Task
There is a line below that contains "C1: 330nF (3V3, GND) -> 100nF (3V3, GND)". Please reproduce it and all following lines exactly, through the final one.

Data provided
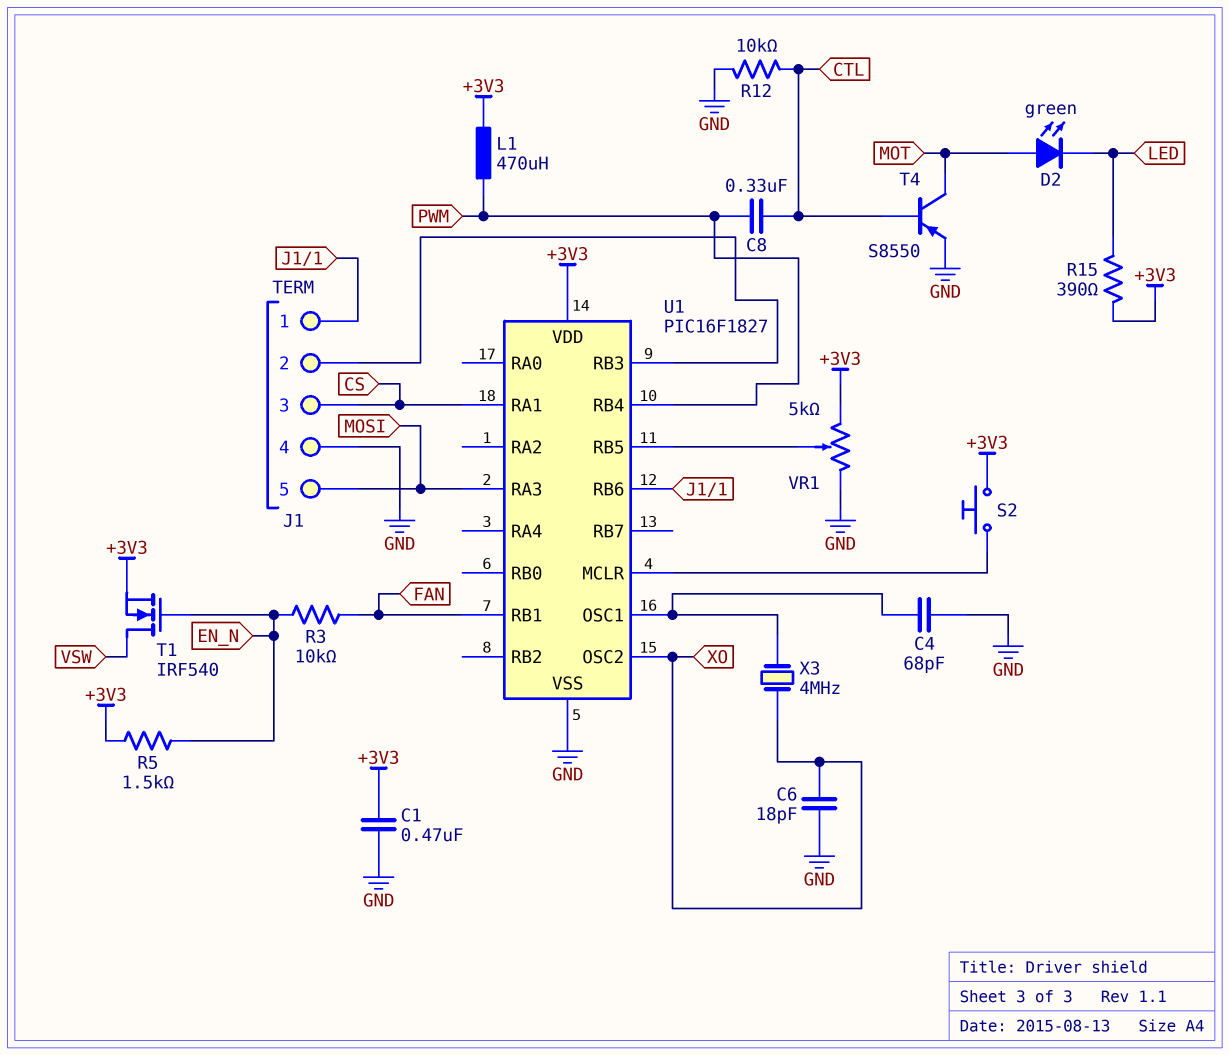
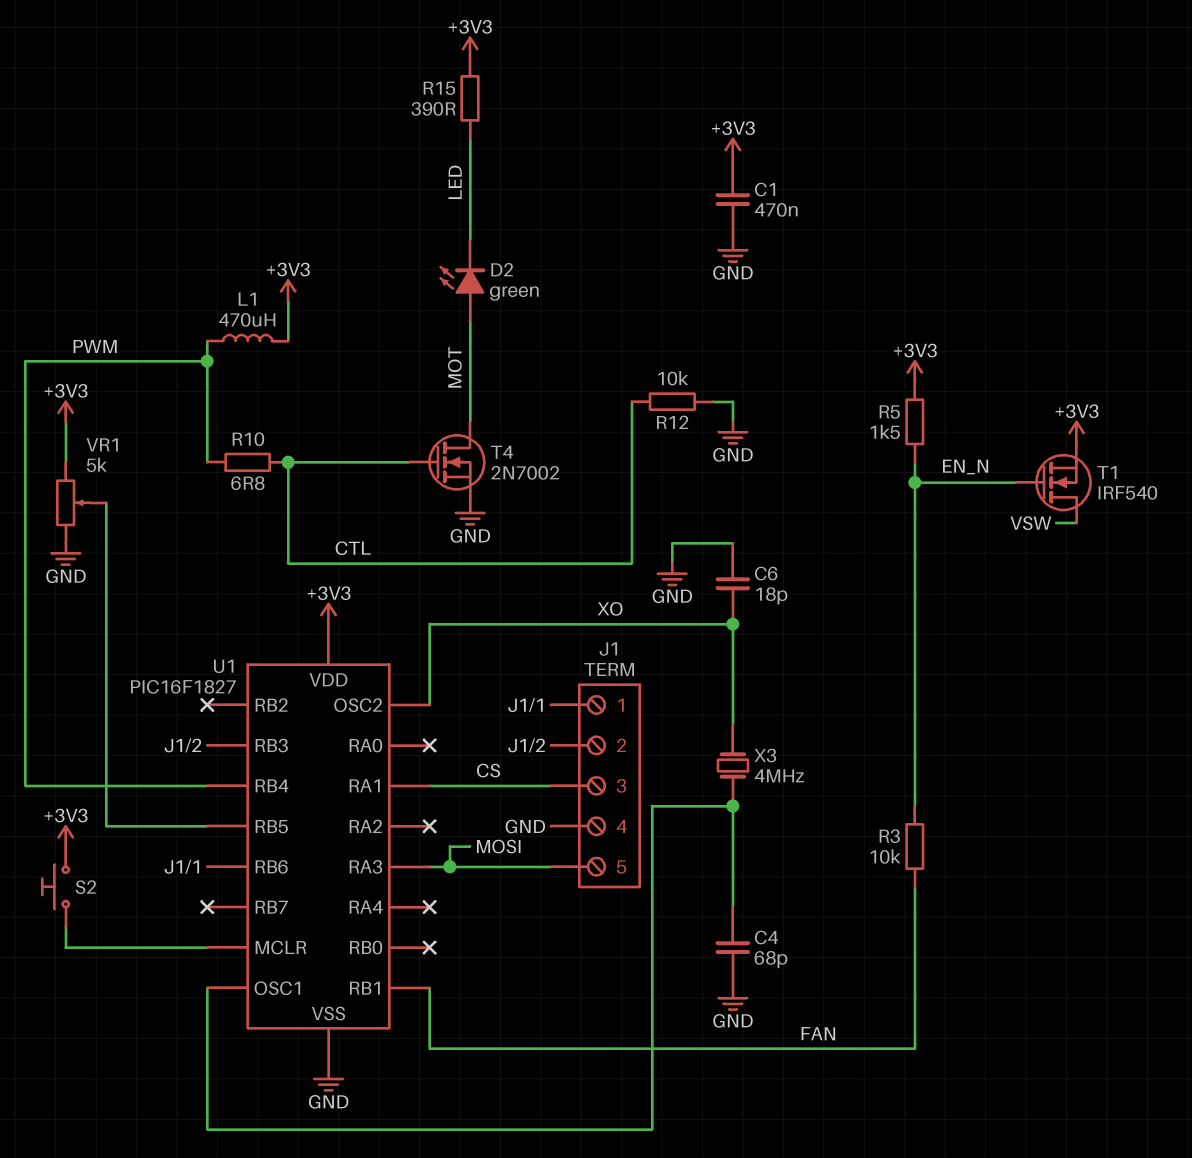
C8: 330nF (CTL, PWM) -> none
R10: none -> 6.8 (CTL, PWM)
T4: PNP S8550 (B CTL, C MOT, E GND) -> NMOS 2N7002 (G CTL, D MOT, S GND)

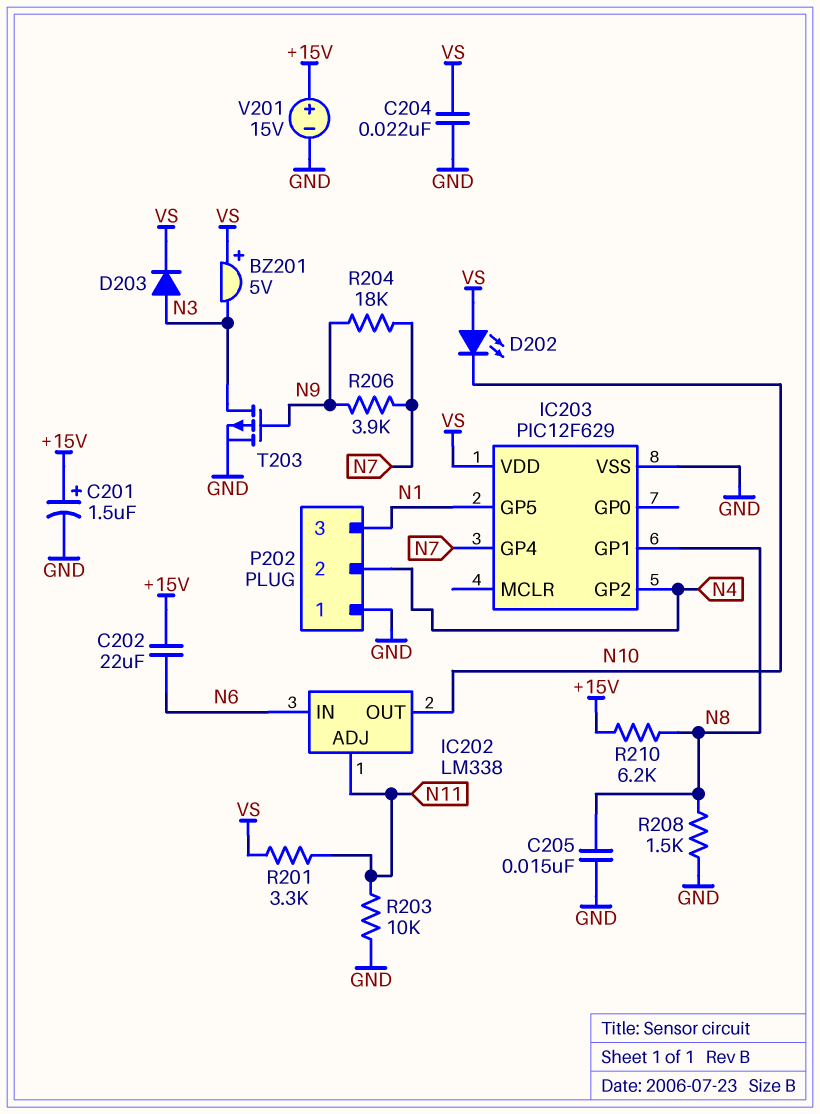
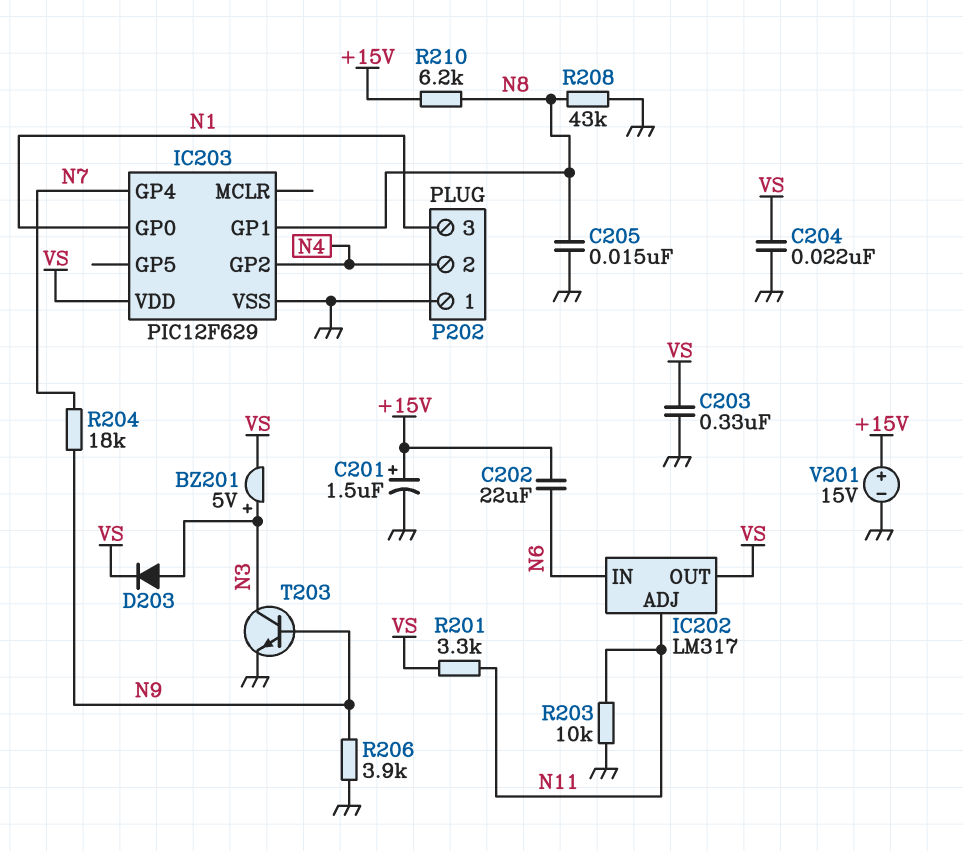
BZ201: buzzer 5V (plus VS, minus N3) -> buzzer 5V (plus N3, minus VS)
C203: none -> 330nF (GND, VS)
D202: LED (A VS, K N10) -> none
IC202: LM338 -> LM317
IC202 pin OUT: N10 -> VS
IC203 pin GP0: none -> N1
IC203 pin GP5: N1 -> none
R206: 3.9k (N7, N9) -> 3.9k (GND, N9)
R208: 1.5k (GND, N8) -> 43k (GND, N8)
T203: PMOS (G N9, D N3, S GND) -> NPN (B N9, C N3, E GND)

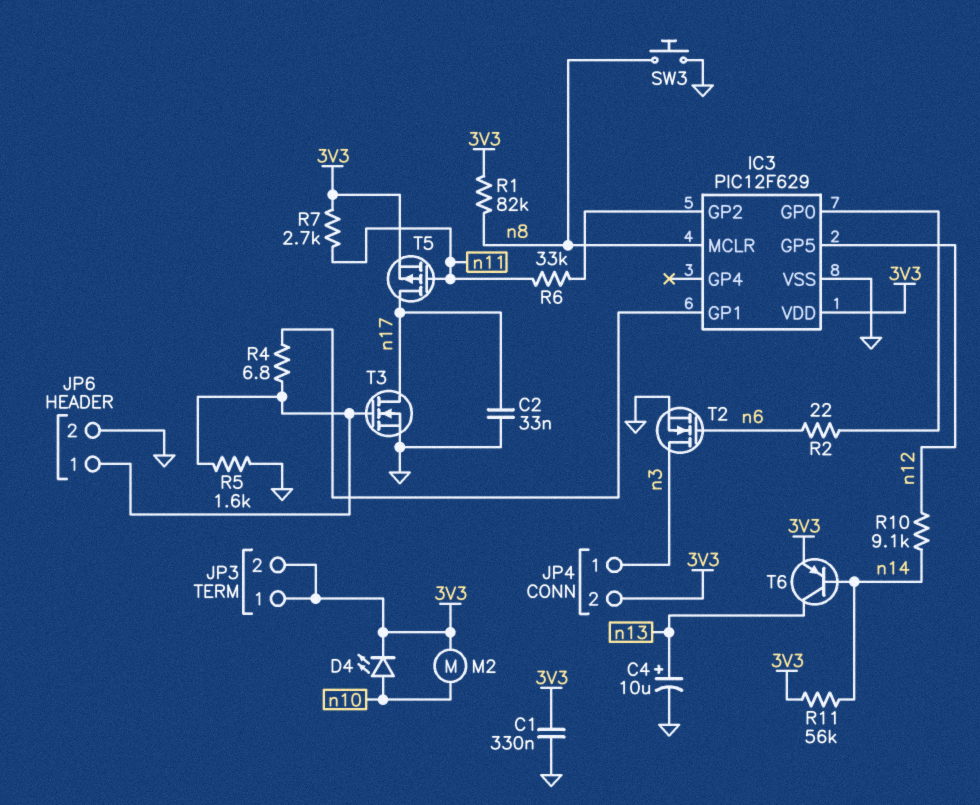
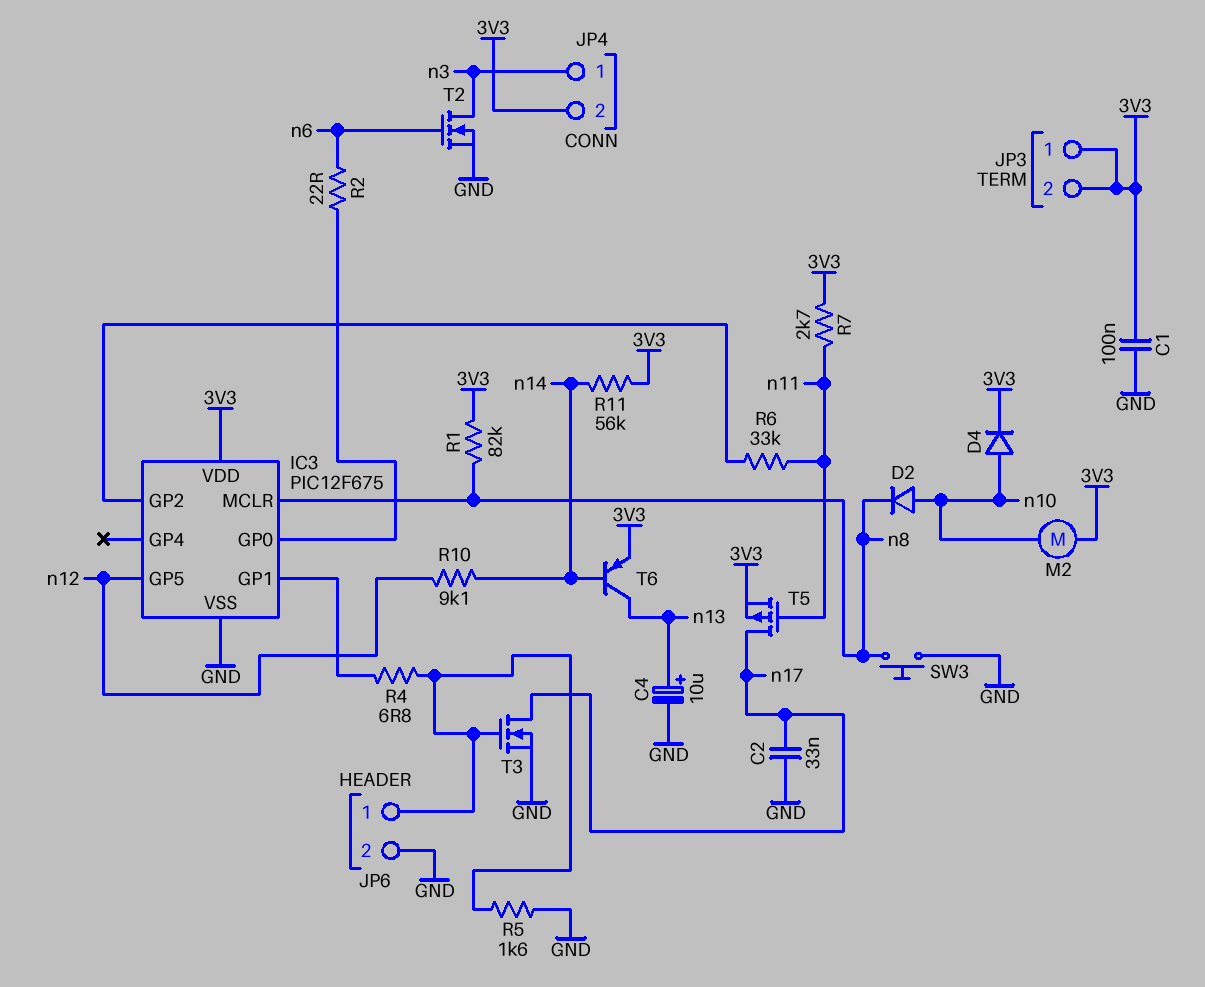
C1: 330nF (3V3, GND) -> 100nF (3V3, GND)
D2: none -> diode (A n10, K n8)
D4: LED (A n10, K 3V3) -> diode (A n10, K 3V3)
IC3: PIC12F629 -> PIC12F675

Response area
C1: 330nF (3V3, GND) -> 100nF (3V3, GND)
D2: none -> diode (A n10, K n8)
D4: LED (A n10, K 3V3) -> diode (A n10, K 3V3)
IC3: PIC12F629 -> PIC12F675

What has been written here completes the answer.